== GIVEN RECORDS ==

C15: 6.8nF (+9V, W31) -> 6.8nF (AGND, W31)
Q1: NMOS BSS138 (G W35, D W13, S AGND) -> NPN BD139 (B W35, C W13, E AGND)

===
== GIVEN RECORDS ==

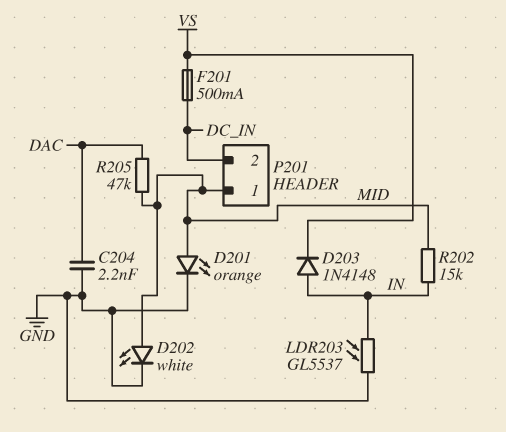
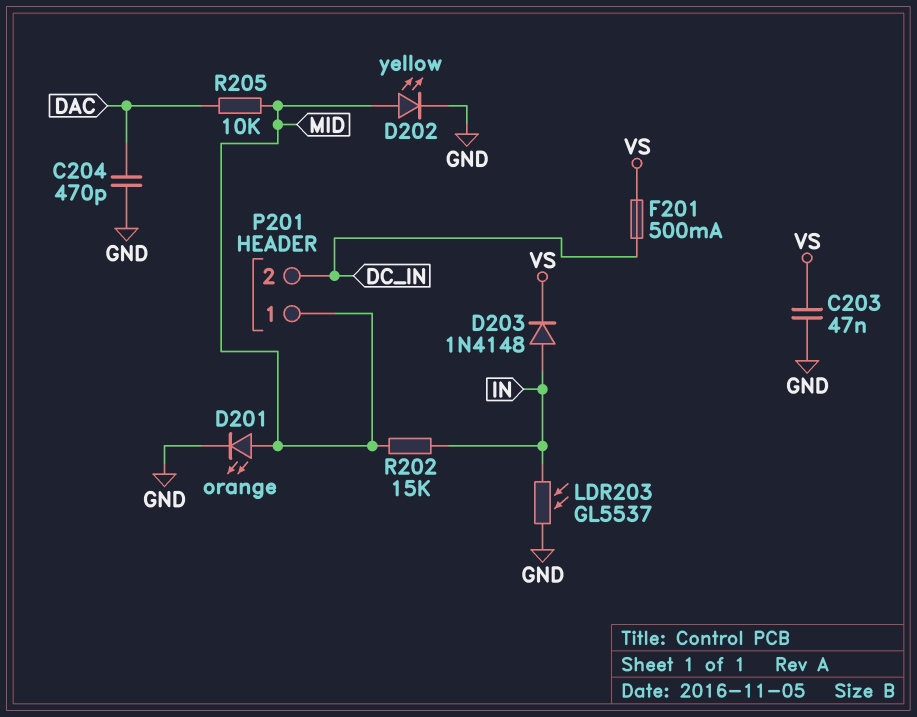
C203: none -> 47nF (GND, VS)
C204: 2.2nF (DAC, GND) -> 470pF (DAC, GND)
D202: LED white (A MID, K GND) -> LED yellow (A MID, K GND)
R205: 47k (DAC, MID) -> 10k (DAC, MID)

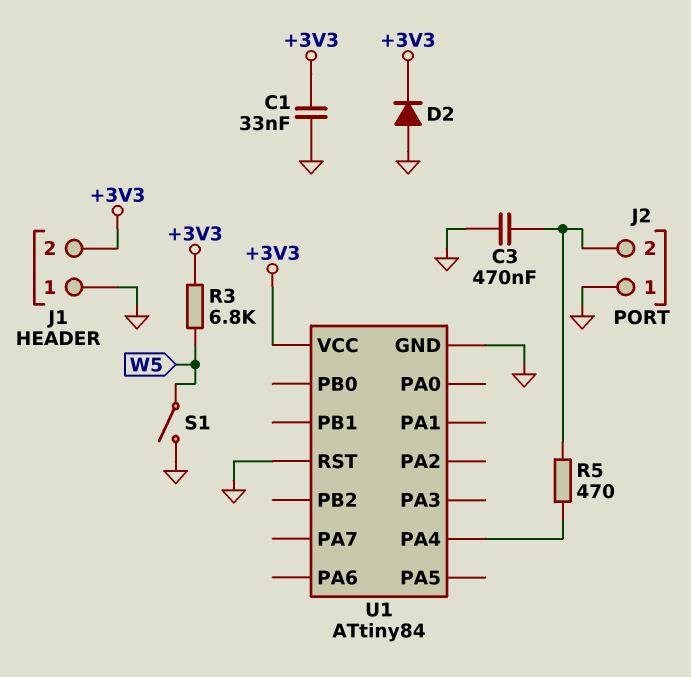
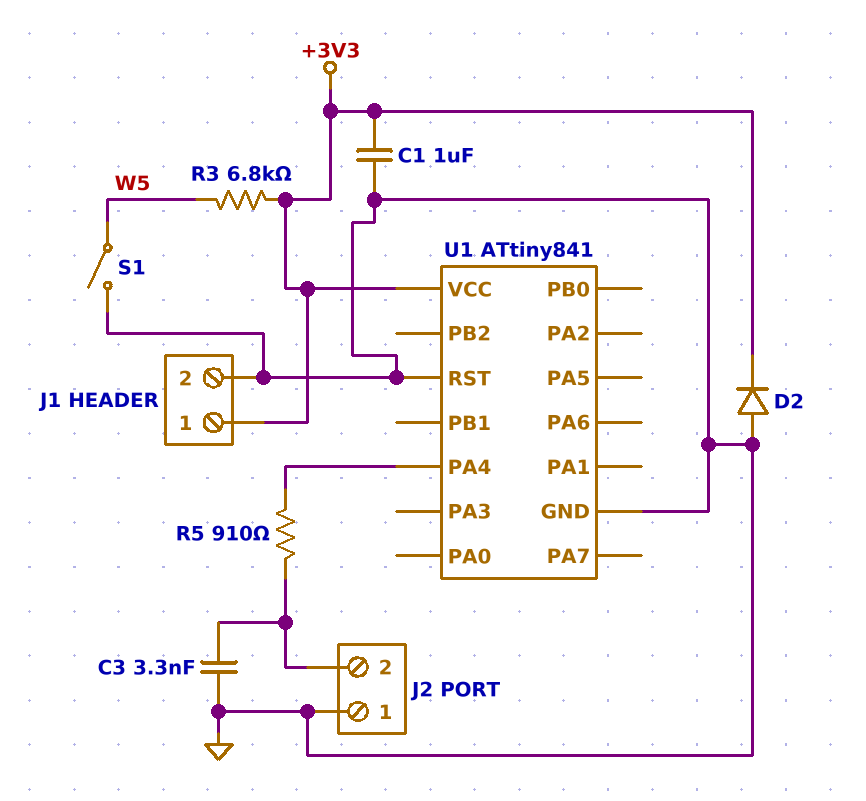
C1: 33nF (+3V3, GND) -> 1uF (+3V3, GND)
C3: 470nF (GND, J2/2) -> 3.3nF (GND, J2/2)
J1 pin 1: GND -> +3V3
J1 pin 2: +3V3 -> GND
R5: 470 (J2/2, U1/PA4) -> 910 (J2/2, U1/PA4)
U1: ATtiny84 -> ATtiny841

===

EXERCISE DETAILS: Would you print, exactly as written, every line above from the one holding "C15: 6.8nF (+9V, W31) -> 6.8nF (AGND, W31)" through the one holding "Q1: NMOS BSS138", with both included and no other lines?

SOLUTION TO THE PROBLEM:
C15: 6.8nF (+9V, W31) -> 6.8nF (AGND, W31)
Q1: NMOS BSS138 (G W35, D W13, S AGND) -> NPN BD139 (B W35, C W13, E AGND)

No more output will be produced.